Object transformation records

━━━━━━━━━━━━━━━━

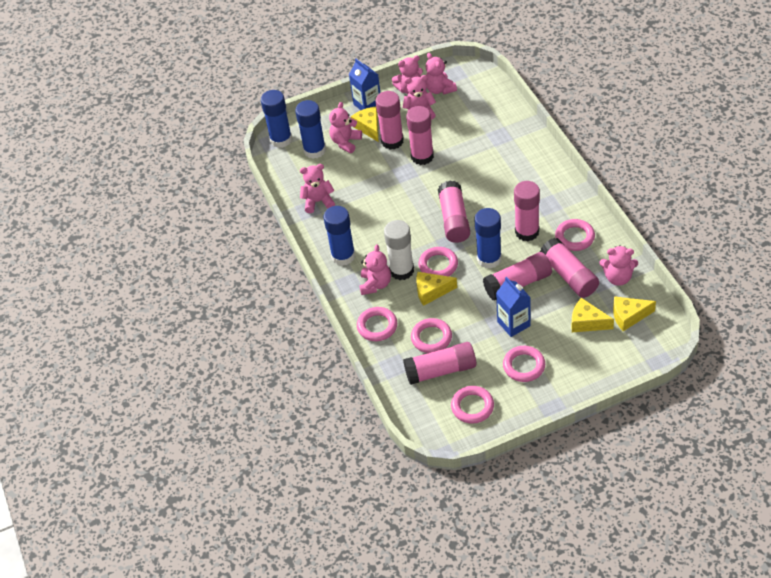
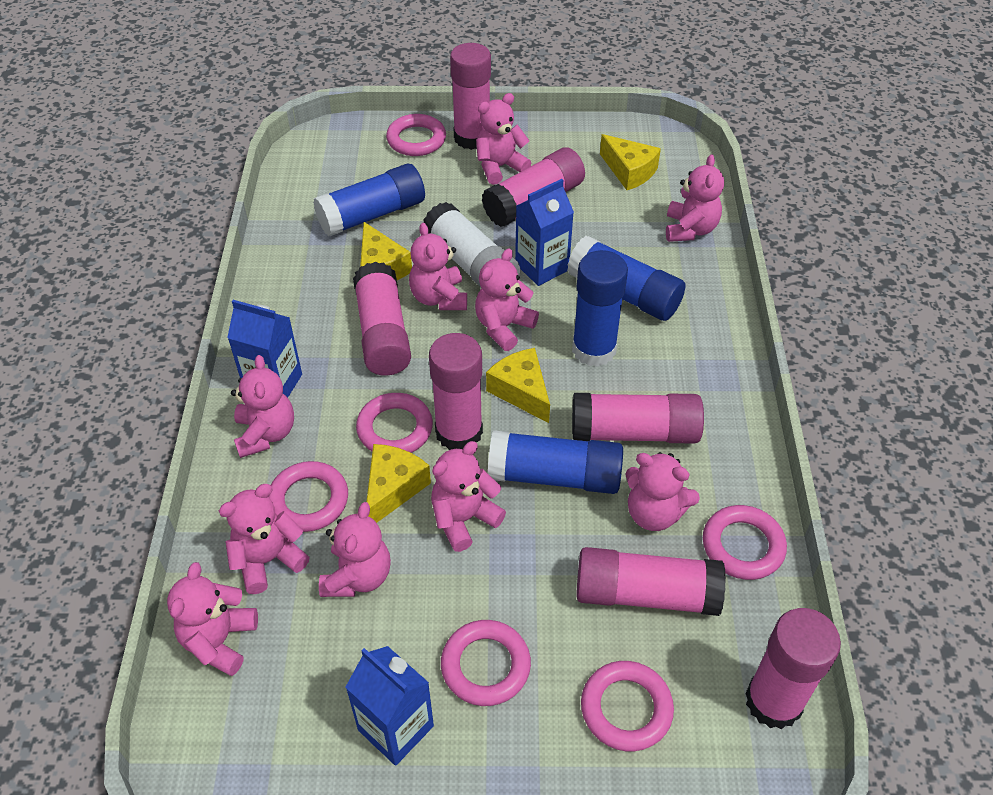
blue carton: 2 -> 3
pink teddy bear: 7 -> 10

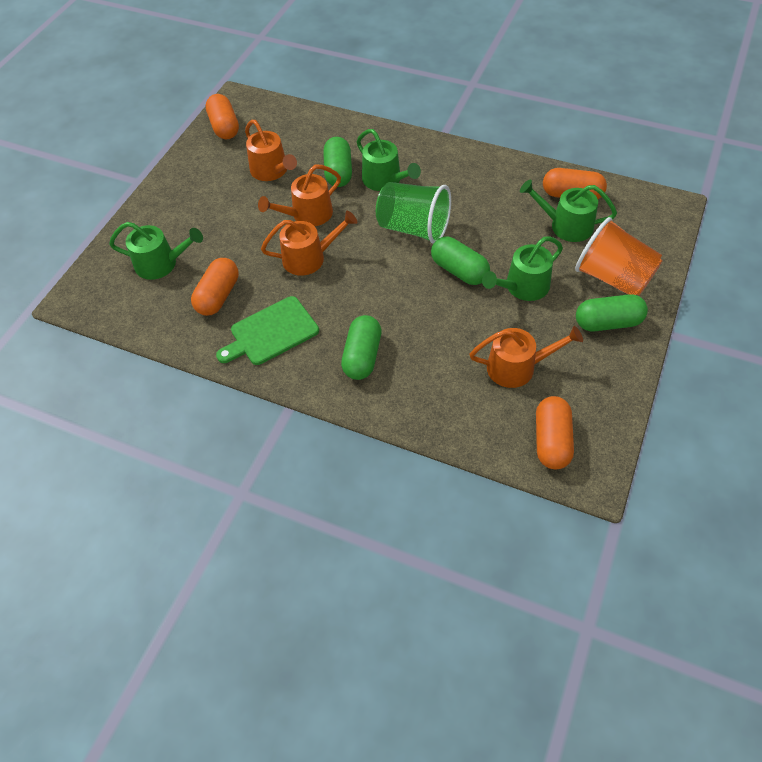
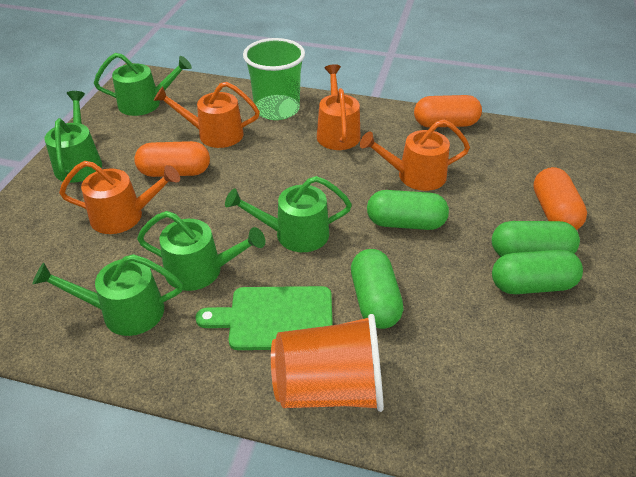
green watering can: 4 -> 5
orange capsule: 4 -> 3

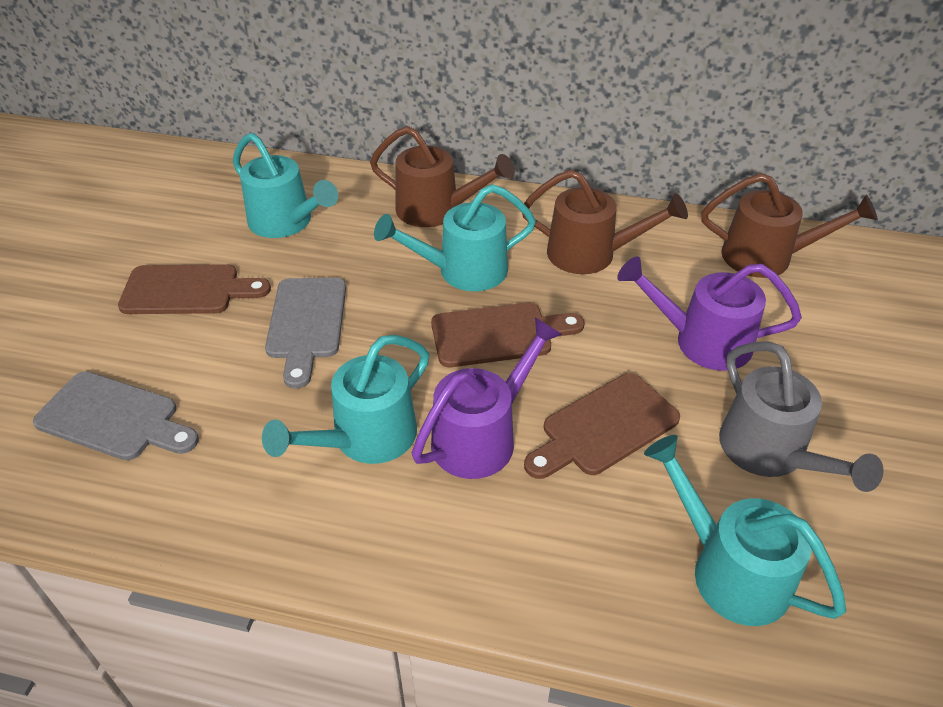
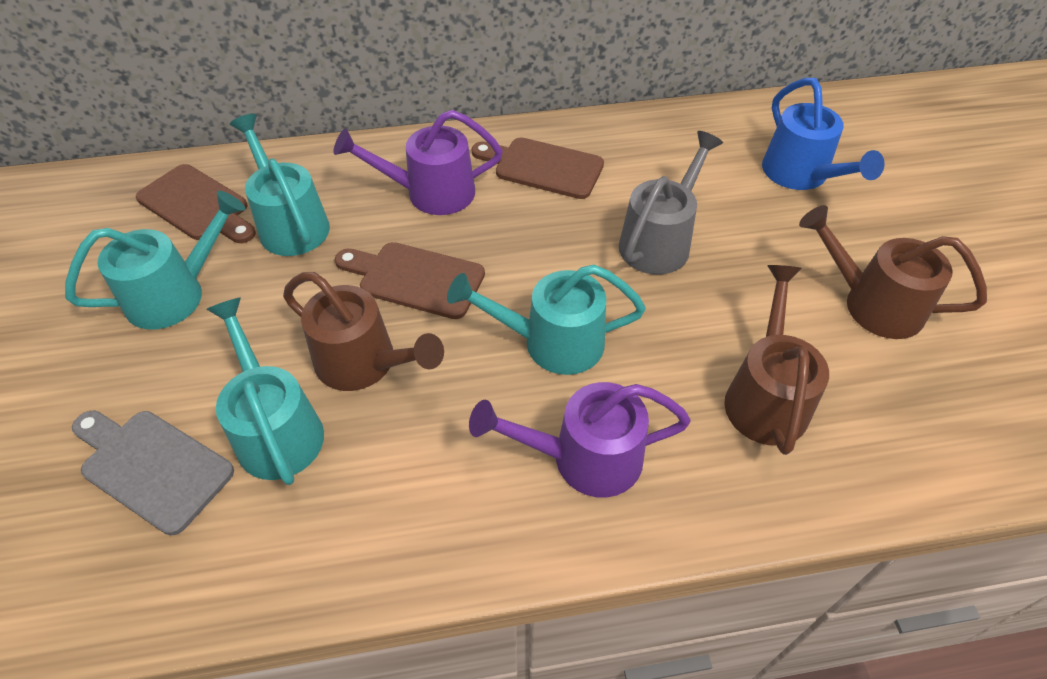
blue watering can: 0 -> 1
grey cutting board: 2 -> 1

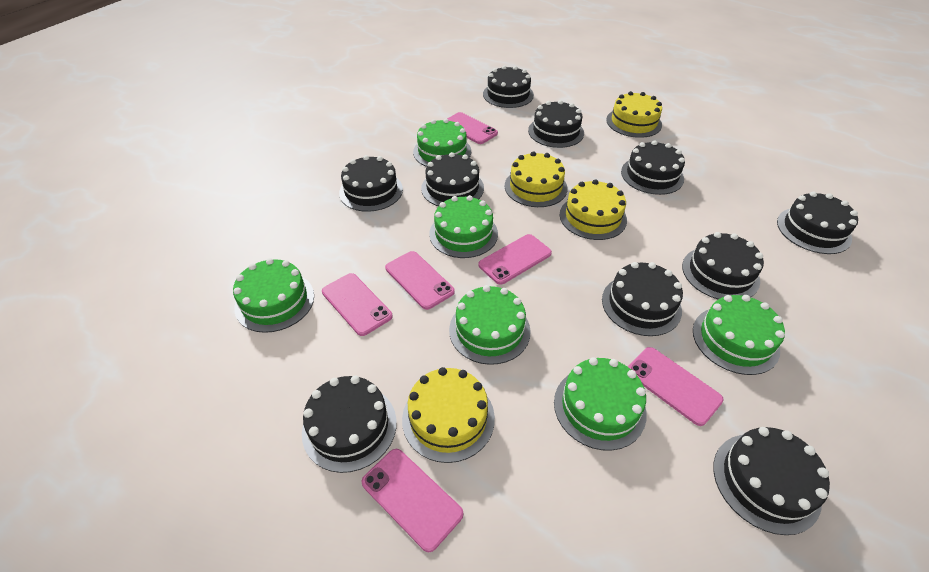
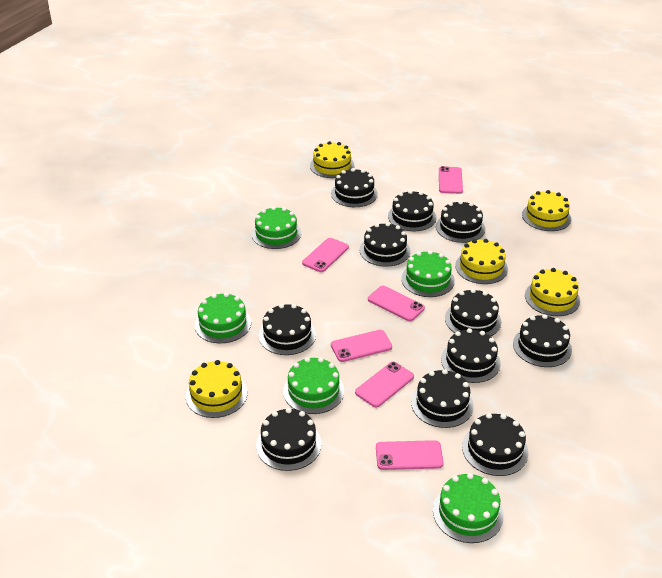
black cake: 10 -> 11
green cake: 6 -> 5
yellow cake: 4 -> 5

━━━━━━━━━━━━━━━━

* **INSTRUCTIONS TO FOLLOW**
In the records above, find the line containing "orange capsule: 4 -> 3" and restate it and every line after it word for word, all pictures excluded.

* **RESPONSE AREA**
orange capsule: 4 -> 3

blue watering can: 0 -> 1
grey cutting board: 2 -> 1

black cake: 10 -> 11
green cake: 6 -> 5
yellow cake: 4 -> 5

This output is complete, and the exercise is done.